◆ **Your assignment**
All of the data needs to be printed again, exactly as written.

(Stored entries)
========

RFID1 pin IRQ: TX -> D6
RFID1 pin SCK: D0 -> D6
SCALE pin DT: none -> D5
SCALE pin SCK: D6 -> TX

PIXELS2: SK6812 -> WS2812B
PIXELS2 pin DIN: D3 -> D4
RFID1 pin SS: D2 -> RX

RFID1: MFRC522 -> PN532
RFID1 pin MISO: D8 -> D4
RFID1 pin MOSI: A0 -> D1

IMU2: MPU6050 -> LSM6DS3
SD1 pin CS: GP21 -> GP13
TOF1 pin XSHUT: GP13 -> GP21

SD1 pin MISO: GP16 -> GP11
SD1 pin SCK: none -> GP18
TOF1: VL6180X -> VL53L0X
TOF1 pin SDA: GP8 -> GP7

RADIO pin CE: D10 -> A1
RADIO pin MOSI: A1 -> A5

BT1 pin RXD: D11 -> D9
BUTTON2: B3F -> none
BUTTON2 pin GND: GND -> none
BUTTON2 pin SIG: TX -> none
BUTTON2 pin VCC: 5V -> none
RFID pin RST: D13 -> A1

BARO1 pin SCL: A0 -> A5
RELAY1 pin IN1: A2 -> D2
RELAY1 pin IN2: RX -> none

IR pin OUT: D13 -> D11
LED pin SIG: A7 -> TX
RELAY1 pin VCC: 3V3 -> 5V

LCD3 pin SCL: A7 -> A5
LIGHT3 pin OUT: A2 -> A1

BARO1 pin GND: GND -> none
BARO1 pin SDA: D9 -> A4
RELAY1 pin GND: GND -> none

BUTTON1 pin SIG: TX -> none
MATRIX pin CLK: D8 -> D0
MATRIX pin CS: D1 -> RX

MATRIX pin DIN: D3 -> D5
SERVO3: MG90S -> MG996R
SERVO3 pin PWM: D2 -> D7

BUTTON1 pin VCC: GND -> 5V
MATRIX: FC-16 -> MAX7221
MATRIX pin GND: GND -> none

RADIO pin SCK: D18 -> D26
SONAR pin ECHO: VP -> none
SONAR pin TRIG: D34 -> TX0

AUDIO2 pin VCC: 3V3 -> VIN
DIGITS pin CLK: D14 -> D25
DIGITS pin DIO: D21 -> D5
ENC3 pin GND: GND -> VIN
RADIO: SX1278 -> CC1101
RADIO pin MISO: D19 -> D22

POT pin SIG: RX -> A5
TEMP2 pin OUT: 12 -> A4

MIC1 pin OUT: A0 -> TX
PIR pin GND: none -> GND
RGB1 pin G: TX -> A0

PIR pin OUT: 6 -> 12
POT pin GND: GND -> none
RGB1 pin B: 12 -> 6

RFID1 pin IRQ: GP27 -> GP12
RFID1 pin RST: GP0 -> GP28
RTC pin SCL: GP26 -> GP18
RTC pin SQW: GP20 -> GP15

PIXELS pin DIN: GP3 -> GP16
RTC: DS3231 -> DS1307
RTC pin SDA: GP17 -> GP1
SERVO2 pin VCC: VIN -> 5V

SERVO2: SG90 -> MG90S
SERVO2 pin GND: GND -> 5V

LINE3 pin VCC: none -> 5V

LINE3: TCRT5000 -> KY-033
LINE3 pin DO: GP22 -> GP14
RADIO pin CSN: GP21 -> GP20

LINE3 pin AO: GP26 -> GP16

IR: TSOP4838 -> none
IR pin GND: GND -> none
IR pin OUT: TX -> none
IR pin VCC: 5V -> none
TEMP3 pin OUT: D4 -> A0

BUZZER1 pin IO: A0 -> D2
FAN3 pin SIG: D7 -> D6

========

◆ **The completed task**
RFID1 pin IRQ: TX -> D6
RFID1 pin SCK: D0 -> D6
SCALE pin DT: none -> D5
SCALE pin SCK: D6 -> TX

PIXELS2: SK6812 -> WS2812B
PIXELS2 pin DIN: D3 -> D4
RFID1 pin SS: D2 -> RX

RFID1: MFRC522 -> PN532
RFID1 pin MISO: D8 -> D4
RFID1 pin MOSI: A0 -> D1

IMU2: MPU6050 -> LSM6DS3
SD1 pin CS: GP21 -> GP13
TOF1 pin XSHUT: GP13 -> GP21

SD1 pin MISO: GP16 -> GP11
SD1 pin SCK: none -> GP18
TOF1: VL6180X -> VL53L0X
TOF1 pin SDA: GP8 -> GP7

RADIO pin CE: D10 -> A1
RADIO pin MOSI: A1 -> A5

BT1 pin RXD: D11 -> D9
BUTTON2: B3F -> none
BUTTON2 pin GND: GND -> none
BUTTON2 pin SIG: TX -> none
BUTTON2 pin VCC: 5V -> none
RFID pin RST: D13 -> A1

BARO1 pin SCL: A0 -> A5
RELAY1 pin IN1: A2 -> D2
RELAY1 pin IN2: RX -> none

IR pin OUT: D13 -> D11
LED pin SIG: A7 -> TX
RELAY1 pin VCC: 3V3 -> 5V

LCD3 pin SCL: A7 -> A5
LIGHT3 pin OUT: A2 -> A1

BARO1 pin GND: GND -> none
BARO1 pin SDA: D9 -> A4
RELAY1 pin GND: GND -> none

BUTTON1 pin SIG: TX -> none
MATRIX pin CLK: D8 -> D0
MATRIX pin CS: D1 -> RX

MATRIX pin DIN: D3 -> D5
SERVO3: MG90S -> MG996R
SERVO3 pin PWM: D2 -> D7

BUTTON1 pin VCC: GND -> 5V
MATRIX: FC-16 -> MAX7221
MATRIX pin GND: GND -> none

RADIO pin SCK: D18 -> D26
SONAR pin ECHO: VP -> none
SONAR pin TRIG: D34 -> TX0

AUDIO2 pin VCC: 3V3 -> VIN
DIGITS pin CLK: D14 -> D25
DIGITS pin DIO: D21 -> D5
ENC3 pin GND: GND -> VIN
RADIO: SX1278 -> CC1101
RADIO pin MISO: D19 -> D22

POT pin SIG: RX -> A5
TEMP2 pin OUT: 12 -> A4

MIC1 pin OUT: A0 -> TX
PIR pin GND: none -> GND
RGB1 pin G: TX -> A0

PIR pin OUT: 6 -> 12
POT pin GND: GND -> none
RGB1 pin B: 12 -> 6

RFID1 pin IRQ: GP27 -> GP12
RFID1 pin RST: GP0 -> GP28
RTC pin SCL: GP26 -> GP18
RTC pin SQW: GP20 -> GP15

PIXELS pin DIN: GP3 -> GP16
RTC: DS3231 -> DS1307
RTC pin SDA: GP17 -> GP1
SERVO2 pin VCC: VIN -> 5V

SERVO2: SG90 -> MG90S
SERVO2 pin GND: GND -> 5V

LINE3 pin VCC: none -> 5V

LINE3: TCRT5000 -> KY-033
LINE3 pin DO: GP22 -> GP14
RADIO pin CSN: GP21 -> GP20

LINE3 pin AO: GP26 -> GP16

IR: TSOP4838 -> none
IR pin GND: GND -> none
IR pin OUT: TX -> none
IR pin VCC: 5V -> none
TEMP3 pin OUT: D4 -> A0

BUZZER1 pin IO: A0 -> D2
FAN3 pin SIG: D7 -> D6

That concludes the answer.